» Entries shown:
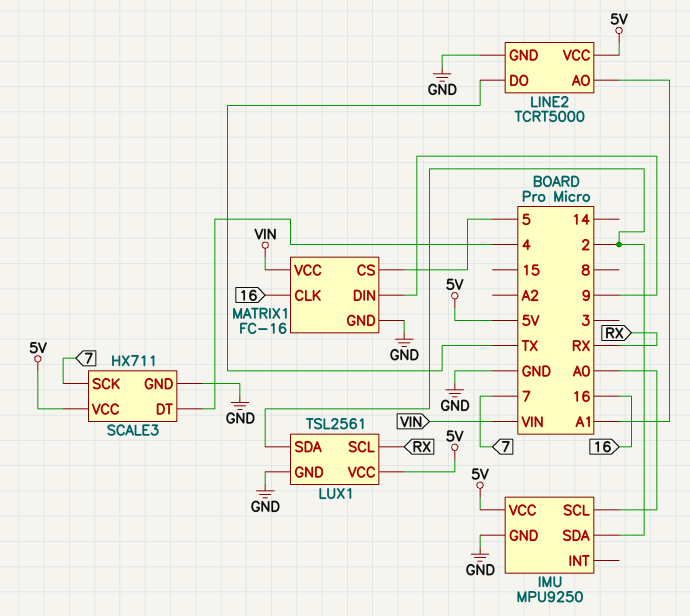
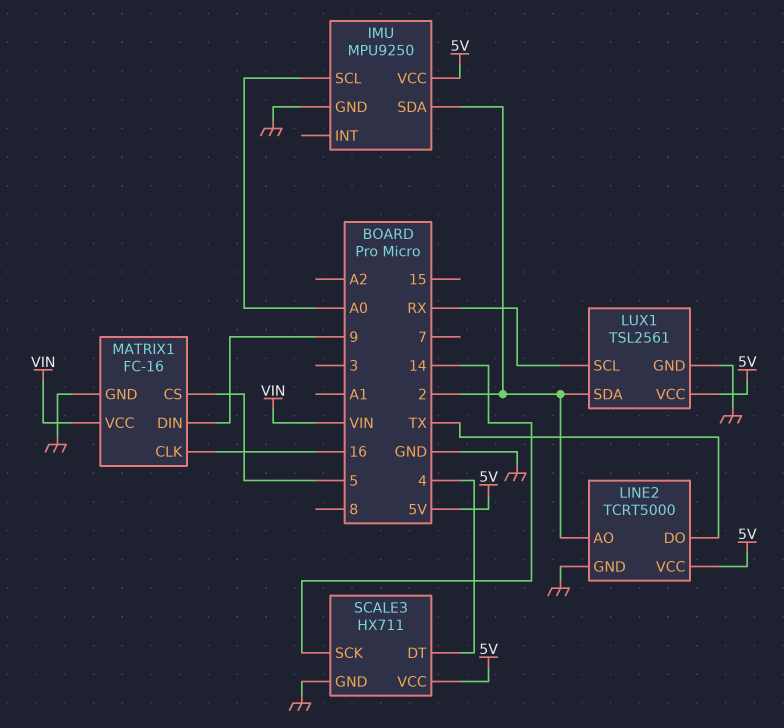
LINE2 pin AO: A1 -> 2
SCALE3 pin SCK: 7 -> 14

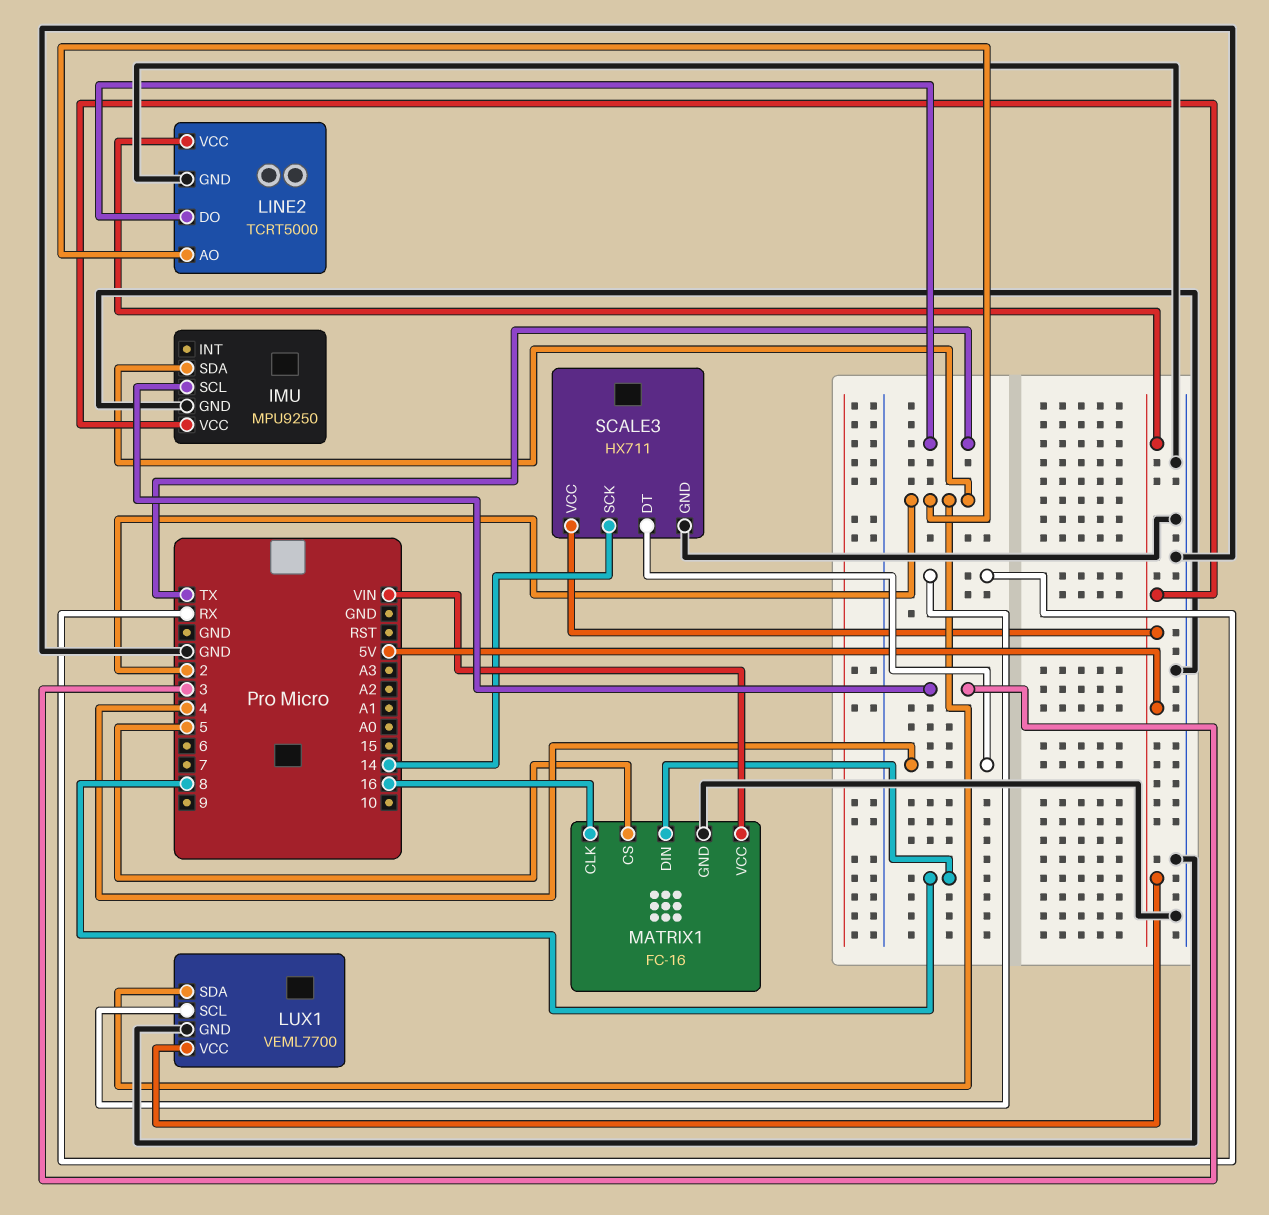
IMU pin SCL: A0 -> 3
LUX1: TSL2561 -> VEML7700
MATRIX1 pin DIN: 9 -> 8

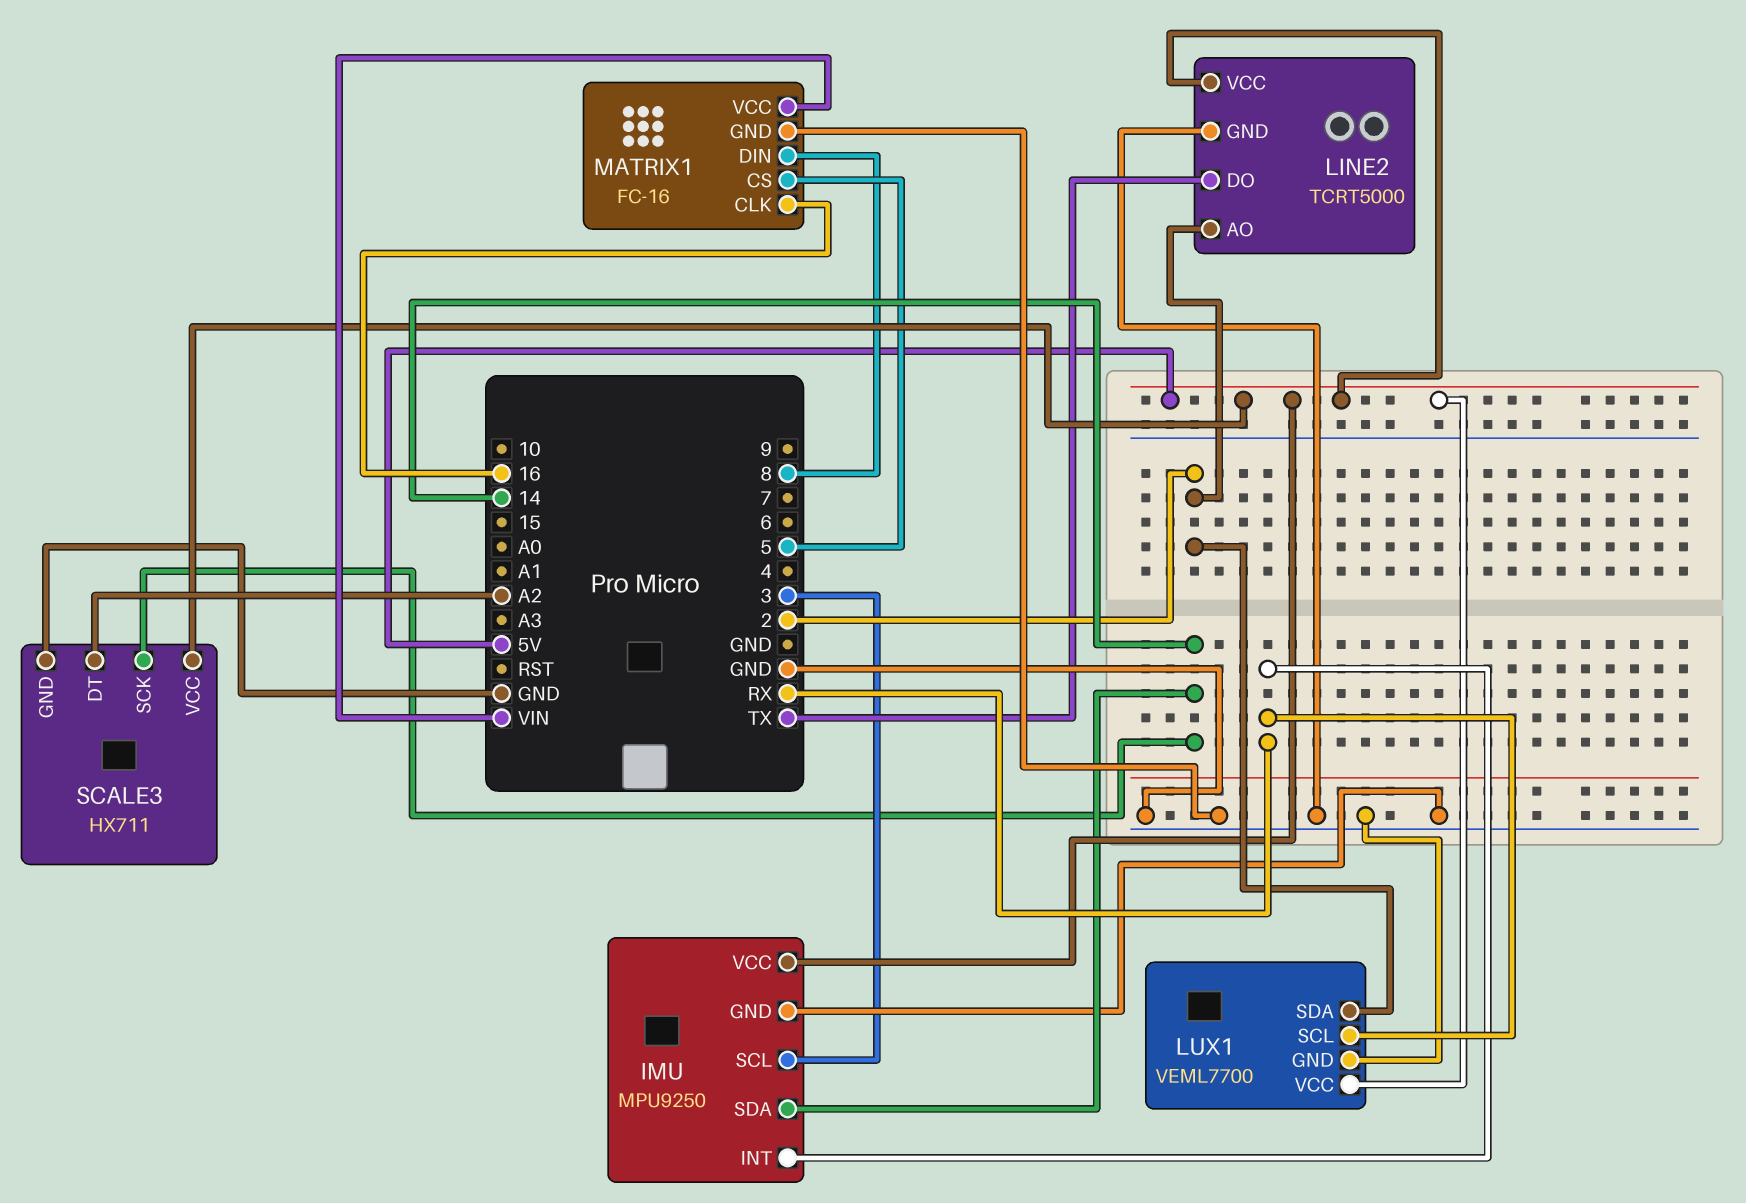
IMU pin INT: none -> RX
IMU pin SDA: 2 -> 14
SCALE3 pin DT: 4 -> A2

» Work task: Everything in the data except the pictures needs to be written out exactly.

» Output of the task:
LINE2 pin AO: A1 -> 2
SCALE3 pin SCK: 7 -> 14

IMU pin SCL: A0 -> 3
LUX1: TSL2561 -> VEML7700
MATRIX1 pin DIN: 9 -> 8

IMU pin INT: none -> RX
IMU pin SDA: 2 -> 14
SCALE3 pin DT: 4 -> A2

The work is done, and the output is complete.